(Before-and-after object lists)

▼

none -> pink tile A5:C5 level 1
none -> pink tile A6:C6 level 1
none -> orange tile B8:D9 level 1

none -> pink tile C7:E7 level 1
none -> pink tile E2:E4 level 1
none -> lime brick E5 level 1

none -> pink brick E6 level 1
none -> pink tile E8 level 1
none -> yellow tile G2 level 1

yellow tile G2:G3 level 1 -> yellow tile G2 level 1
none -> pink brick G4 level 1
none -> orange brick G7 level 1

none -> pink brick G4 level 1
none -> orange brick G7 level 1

▲
▼

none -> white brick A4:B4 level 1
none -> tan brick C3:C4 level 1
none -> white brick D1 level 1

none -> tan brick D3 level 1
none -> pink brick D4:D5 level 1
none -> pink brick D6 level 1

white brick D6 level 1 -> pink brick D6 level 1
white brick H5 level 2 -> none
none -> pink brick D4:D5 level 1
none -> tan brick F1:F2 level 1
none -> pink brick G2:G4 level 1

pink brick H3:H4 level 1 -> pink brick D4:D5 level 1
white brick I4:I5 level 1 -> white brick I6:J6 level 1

▲

Please give the number of lines in the data above that include the string "white", and nothing else.

■ **Task result**: 5